* Activity: Locate the line that contains "pink notebook: 2 -> 0" in the entries below, then repeat it and every following line through the line that contains "yellow carrot: 0 -> 2", exactly, and no others.
::: Given records :::
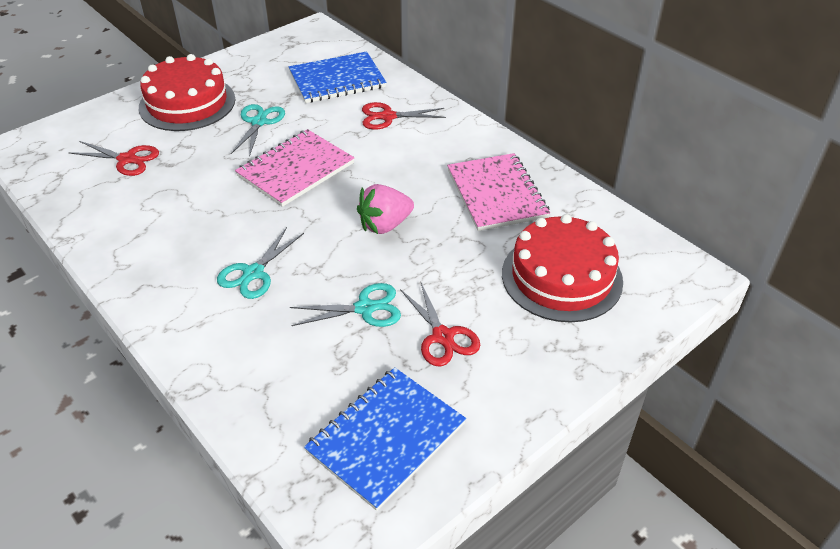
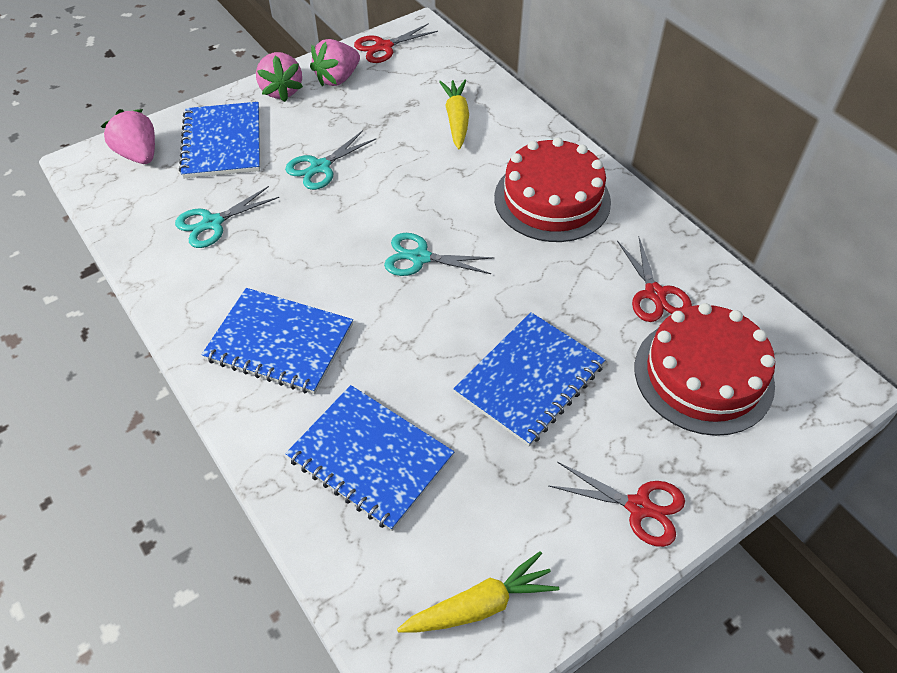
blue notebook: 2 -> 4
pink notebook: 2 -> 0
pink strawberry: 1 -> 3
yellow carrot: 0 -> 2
:::
::: Given records :::
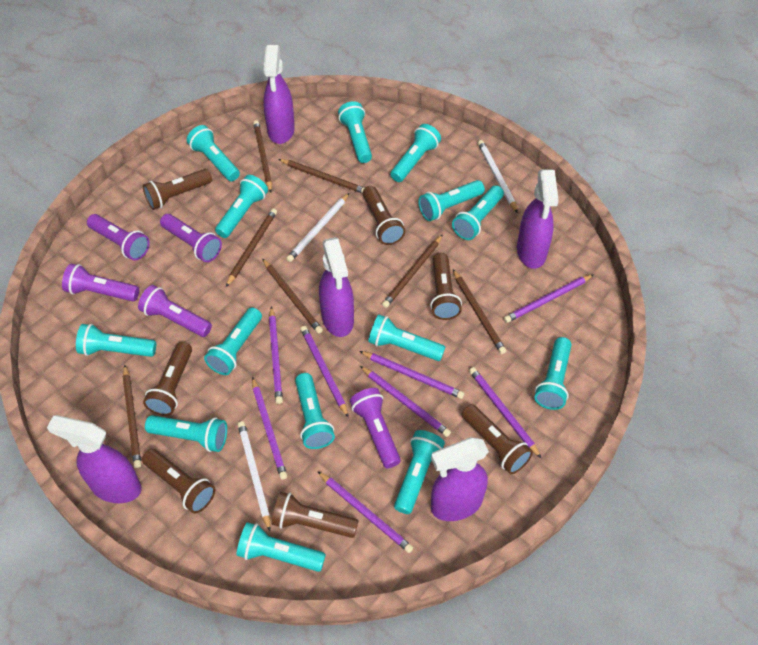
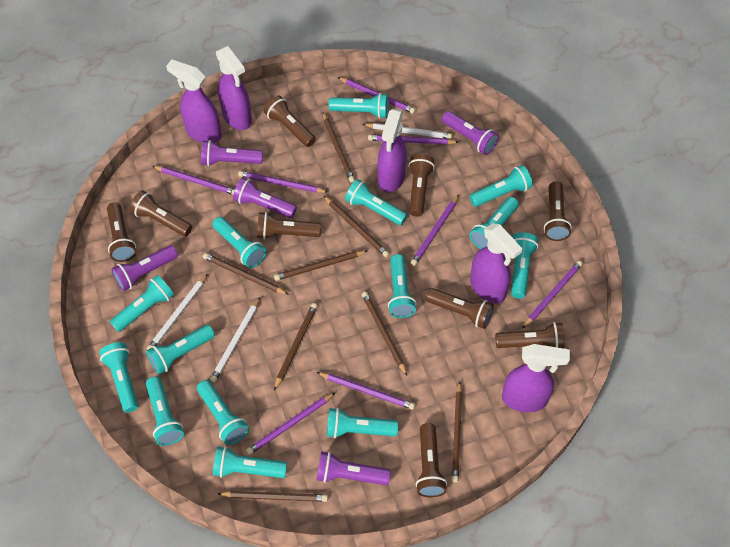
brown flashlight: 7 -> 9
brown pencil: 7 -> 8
:::
* Written answer:
pink notebook: 2 -> 0
pink strawberry: 1 -> 3
yellow carrot: 0 -> 2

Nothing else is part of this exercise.